■ ASSIGNED TASK:
Reproduce the entries shown below only from the line with "camera: 100 degrees left, 0 degrees up" down to the line with "(610, 182) = (468, 181): black", keeping both end lines and copying each one exactly.

■ INPUT DATA:

= Beginning of Section =

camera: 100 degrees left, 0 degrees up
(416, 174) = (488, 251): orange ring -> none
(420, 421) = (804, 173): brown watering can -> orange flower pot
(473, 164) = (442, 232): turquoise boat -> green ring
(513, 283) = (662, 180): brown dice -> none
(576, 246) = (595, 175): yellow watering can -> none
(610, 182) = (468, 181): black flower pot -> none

= End of Section =
= Beginning of Section =

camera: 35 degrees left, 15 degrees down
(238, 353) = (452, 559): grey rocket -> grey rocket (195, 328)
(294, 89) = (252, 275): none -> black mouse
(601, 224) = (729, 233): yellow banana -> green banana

= End of Section =

■ COMPLETED TASK:
camera: 100 degrees left, 0 degrees up
(416, 174) = (488, 251): orange ring -> none
(420, 421) = (804, 173): brown watering can -> orange flower pot
(473, 164) = (442, 232): turquoise boat -> green ring
(513, 283) = (662, 180): brown dice -> none
(576, 246) = (595, 175): yellow watering can -> none
(610, 182) = (468, 181): black flower pot -> none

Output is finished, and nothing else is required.